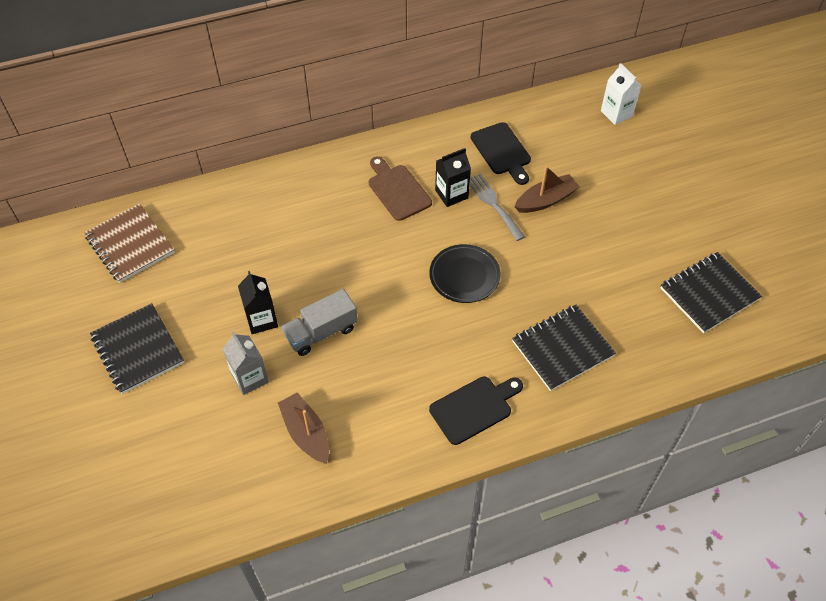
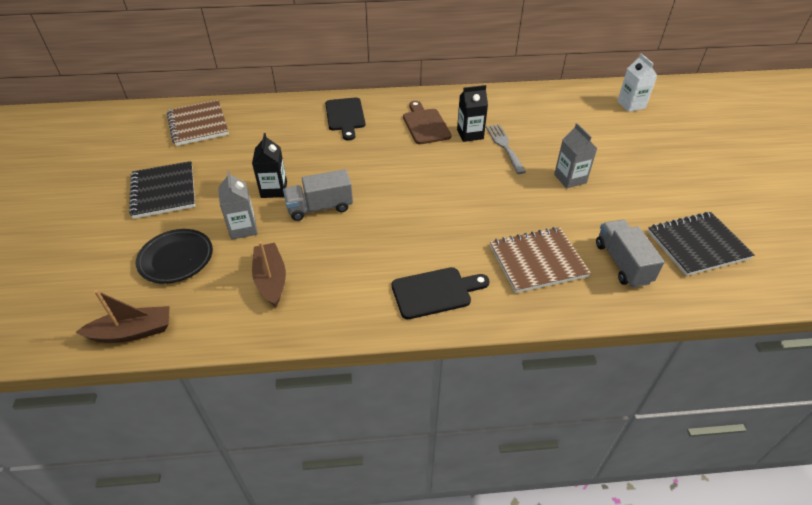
camera: 15 degrees right, 10 degrees down
(464, 276) = (461, 190): black plate -> black plate (176, 259)
(502, 151) = (523, 114): black cutting board -> black cutting board (345, 116)
(546, 200) = (552, 151): brown boat -> brown boat (132, 332)
(562, 348) = (537, 261): black notebook -> brown notebook
(572, 235) = (570, 179): none -> grey carton
(643, 332) = (622, 263): none -> grey truck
──────
WORK INSTRUCTIONS:
Your answer should be the line with "(572, 235) = (570, 179): none -> grey carton" and all lines after it in the listing above, repeated exactly. No other lines belong.

FINISHED EXERCISE:
(572, 235) = (570, 179): none -> grey carton
(643, 332) = (622, 263): none -> grey truck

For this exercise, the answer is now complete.